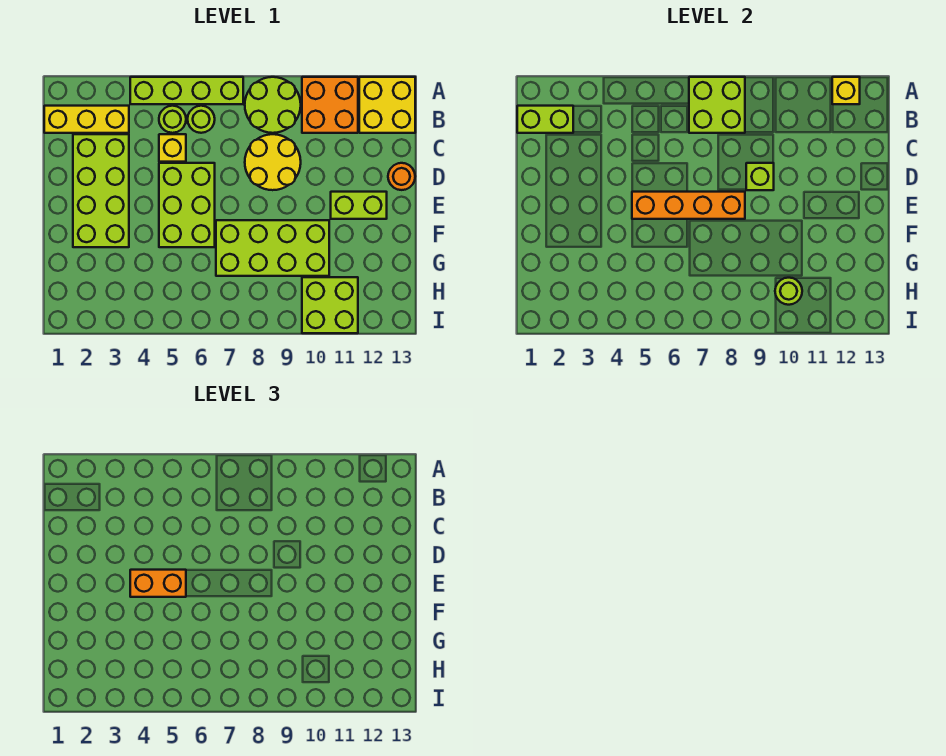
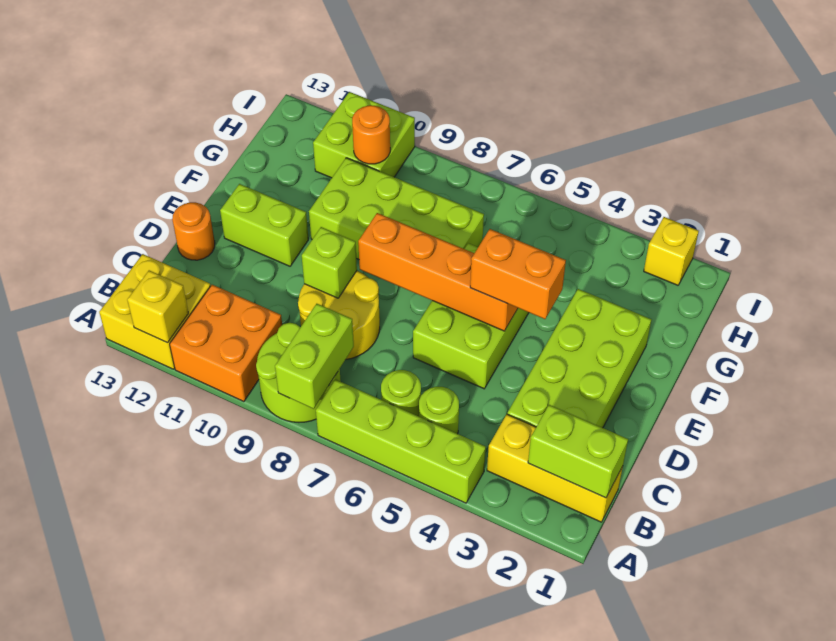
lime brick A7:B8 level 2 -> lime brick A8:B8 level 2
yellow brick C5 level 1 -> yellow brick I2 level 1
lime round brick H10 level 2 -> orange round brick H10 level 2

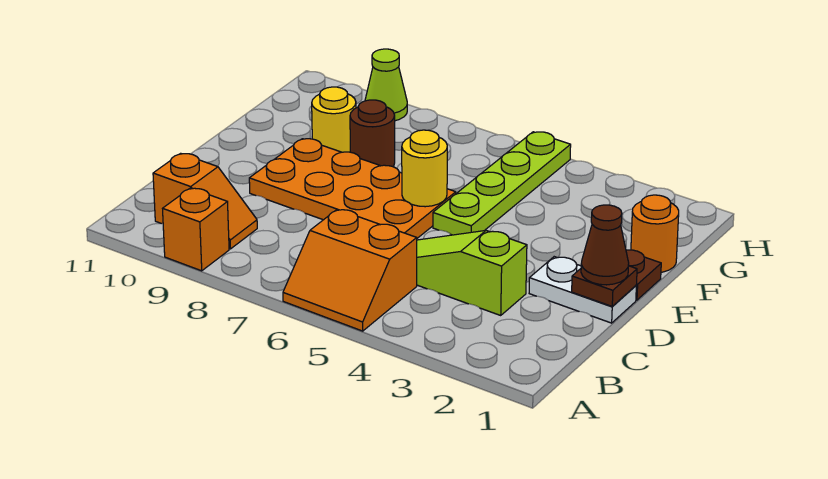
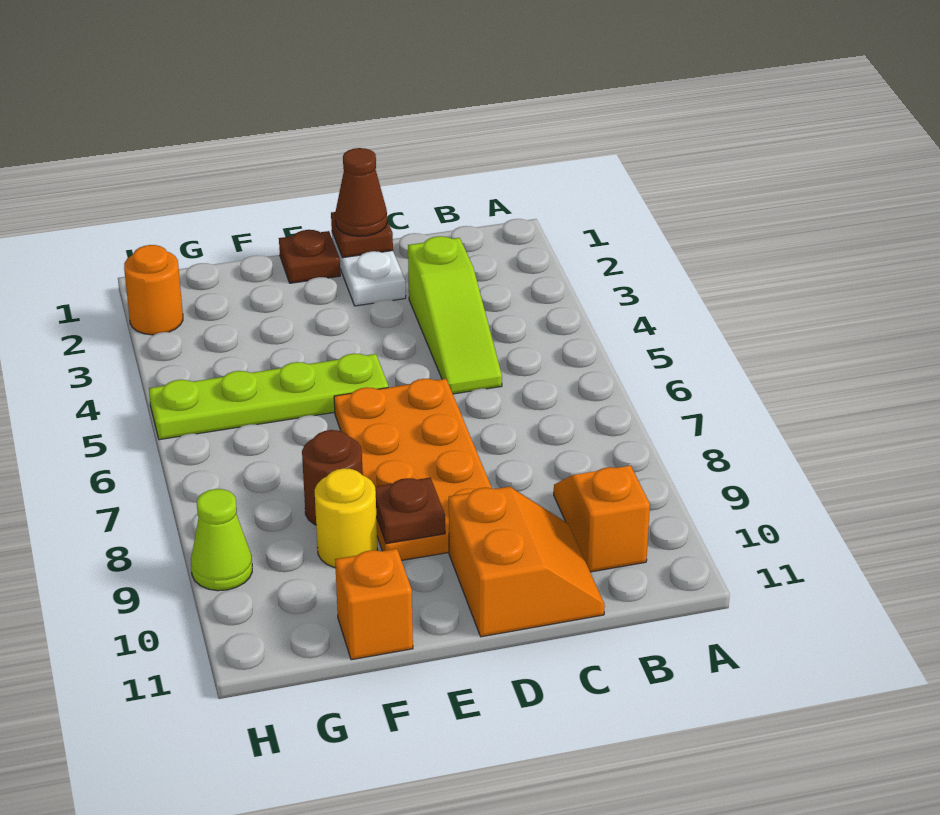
orange slope A5:B6 level 1 top B -> orange slope C10:D11 level 1 top D
orange brick A9 level 1 -> orange brick F11 level 1
yellow round brick E6 level 2 -> none
none -> brown plate E9 level 2
orange round brick F1 level 1 -> orange round brick H2 level 1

****************************************

**What is needed:**
What is the number of lines in the listing above that contain the word "none"? Reply with that number alone.

**Written response:**
2